- Data shown
════════════════════
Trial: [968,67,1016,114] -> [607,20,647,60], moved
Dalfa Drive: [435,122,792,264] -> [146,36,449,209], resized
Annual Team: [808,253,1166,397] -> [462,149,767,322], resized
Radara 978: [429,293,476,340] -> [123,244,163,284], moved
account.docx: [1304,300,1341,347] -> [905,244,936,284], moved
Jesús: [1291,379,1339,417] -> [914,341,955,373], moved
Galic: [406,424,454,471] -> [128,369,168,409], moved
════════════════════
- Assigned task
Would you retype the records above without changing a word?

- Solved exercise
Trial: [968,67,1016,114] -> [607,20,647,60], moved
Dalfa Drive: [435,122,792,264] -> [146,36,449,209], resized
Annual Team: [808,253,1166,397] -> [462,149,767,322], resized
Radara 978: [429,293,476,340] -> [123,244,163,284], moved
account.docx: [1304,300,1341,347] -> [905,244,936,284], moved
Jesús: [1291,379,1339,417] -> [914,341,955,373], moved
Galic: [406,424,454,471] -> [128,369,168,409], moved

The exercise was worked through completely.